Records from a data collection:
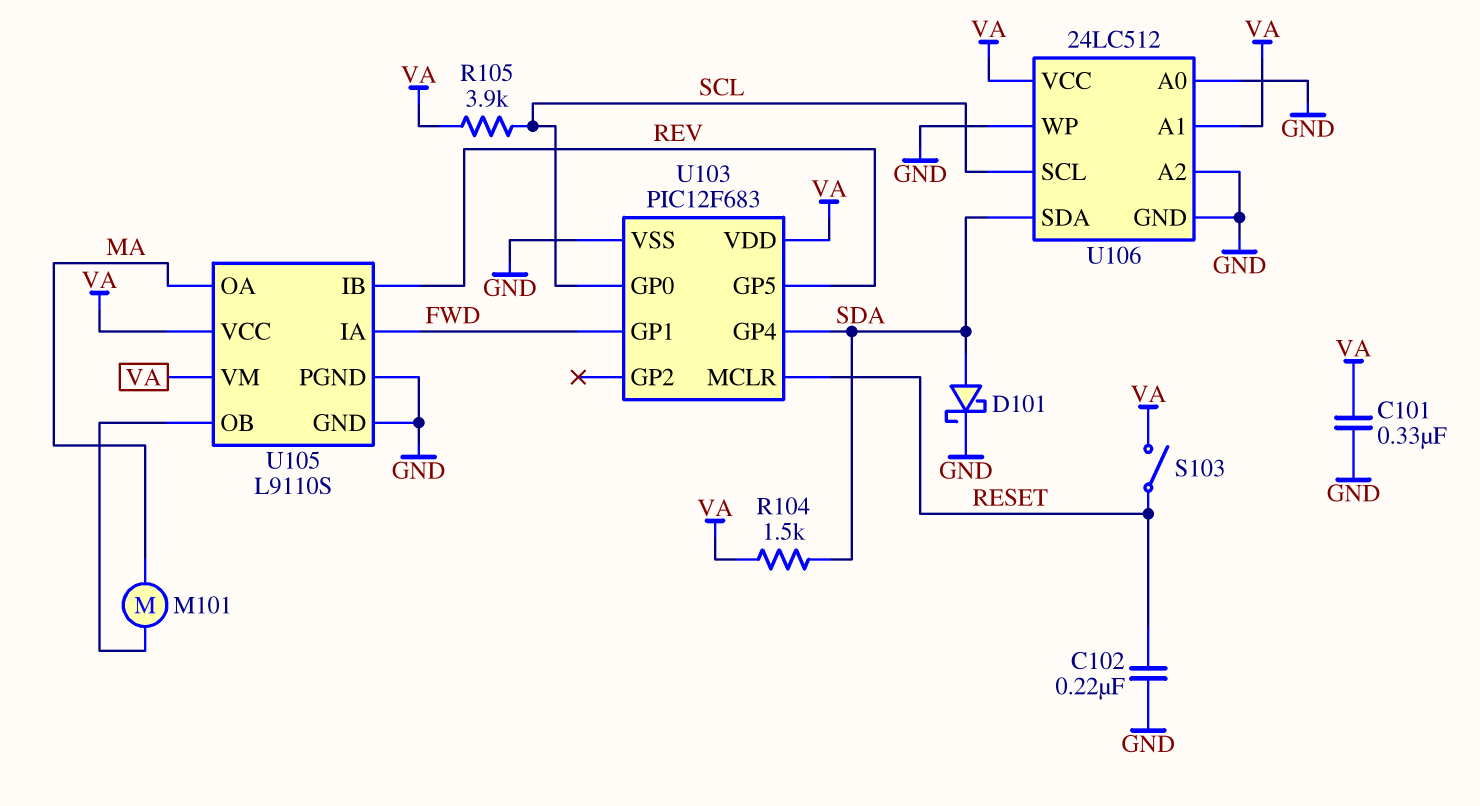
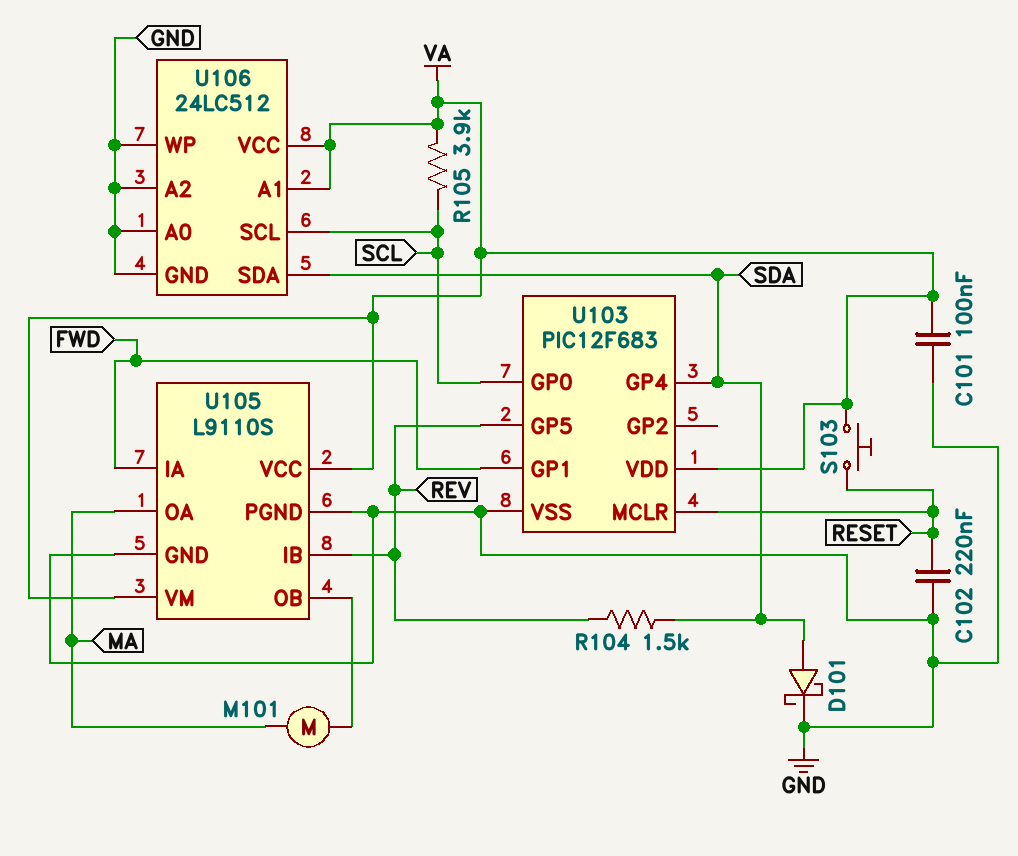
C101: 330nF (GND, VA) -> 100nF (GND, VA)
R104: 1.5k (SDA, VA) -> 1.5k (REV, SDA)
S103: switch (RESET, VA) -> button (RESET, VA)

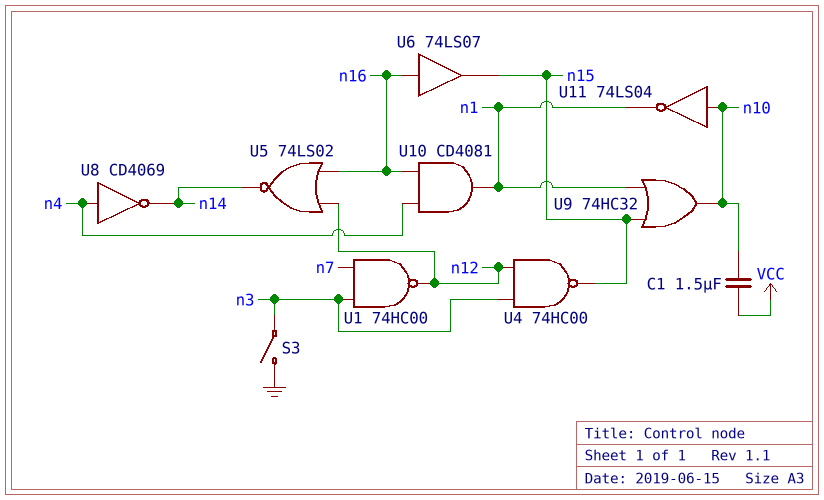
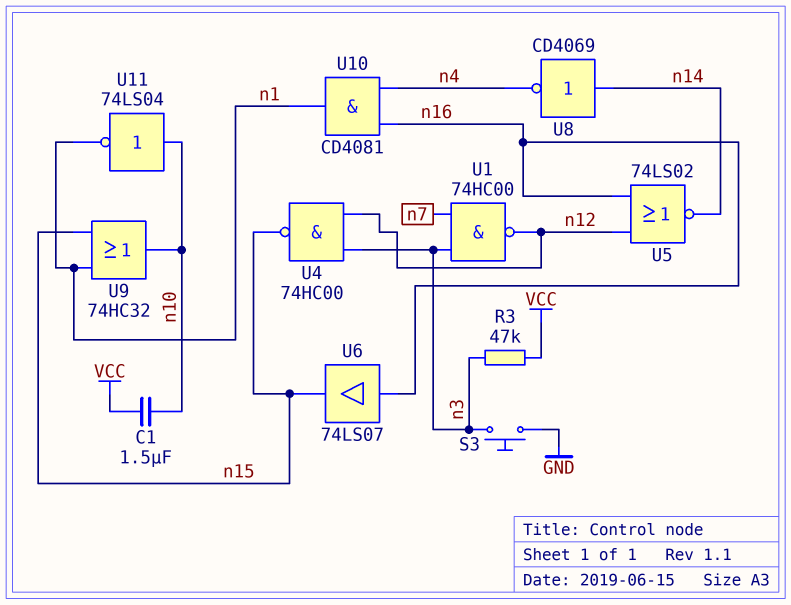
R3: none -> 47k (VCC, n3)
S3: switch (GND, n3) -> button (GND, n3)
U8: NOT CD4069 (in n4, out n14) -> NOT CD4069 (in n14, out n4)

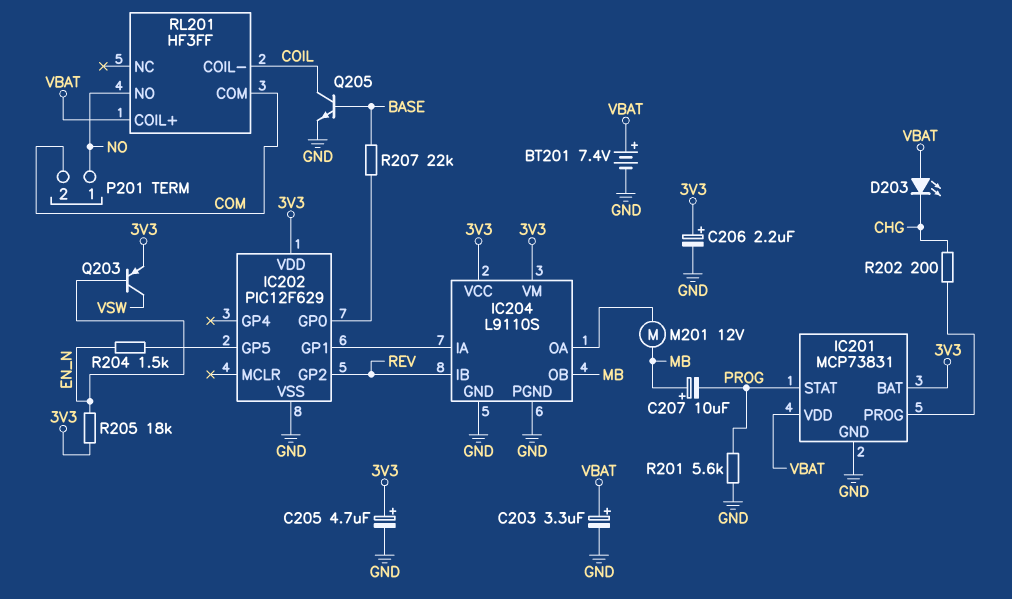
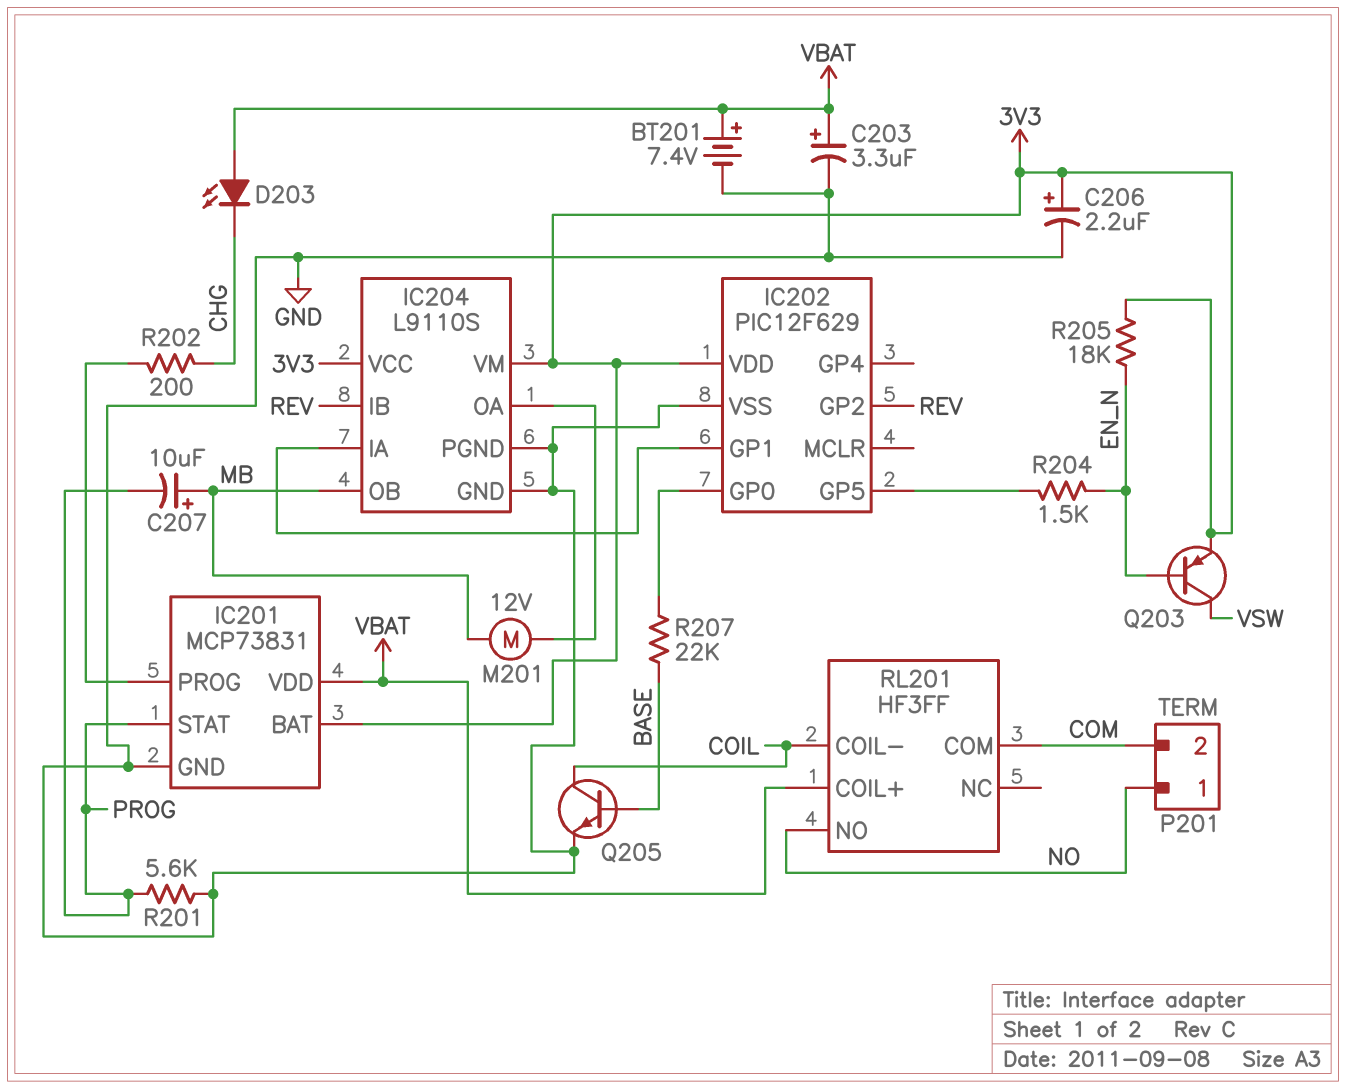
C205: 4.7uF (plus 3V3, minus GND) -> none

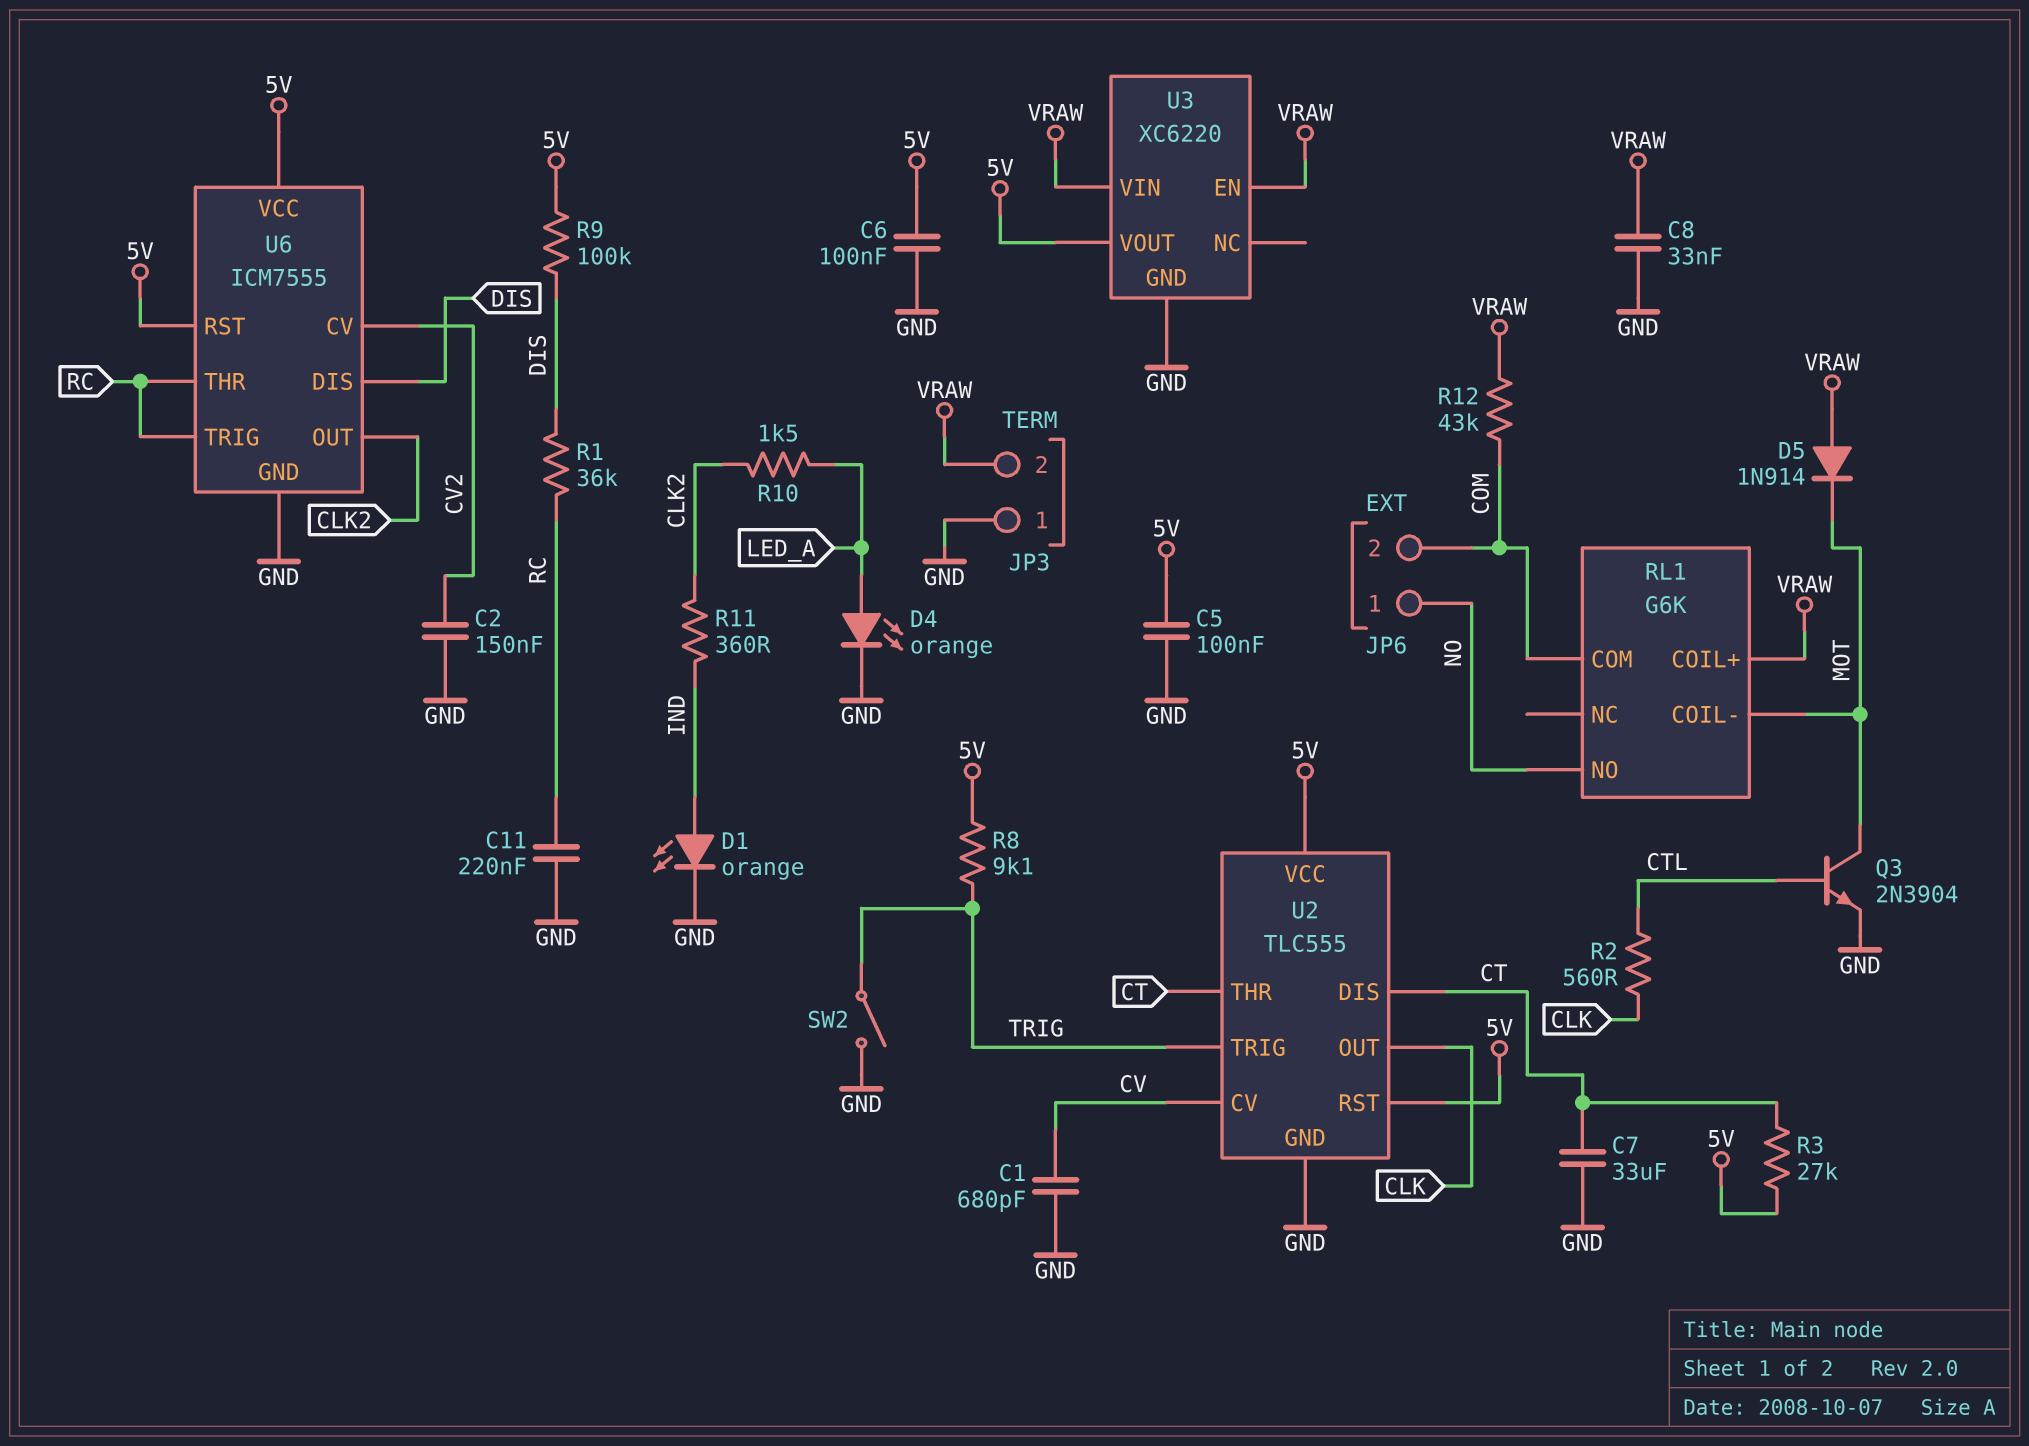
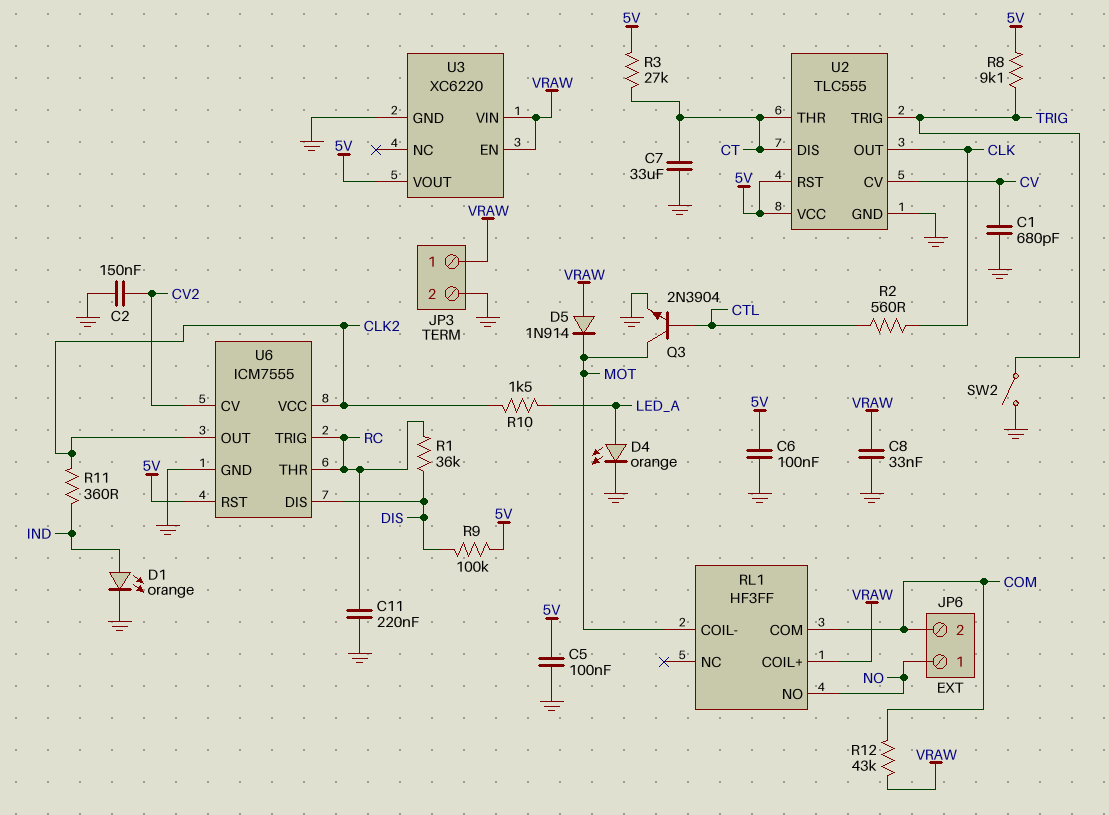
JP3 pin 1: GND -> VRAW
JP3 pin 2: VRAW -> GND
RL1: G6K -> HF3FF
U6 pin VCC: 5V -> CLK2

▸ WHAT YOU NEED TO DO:
If a line above holds the word "button", count it; then say how many such lines there are and nothing else.

▸ ANSWER BELOW:
2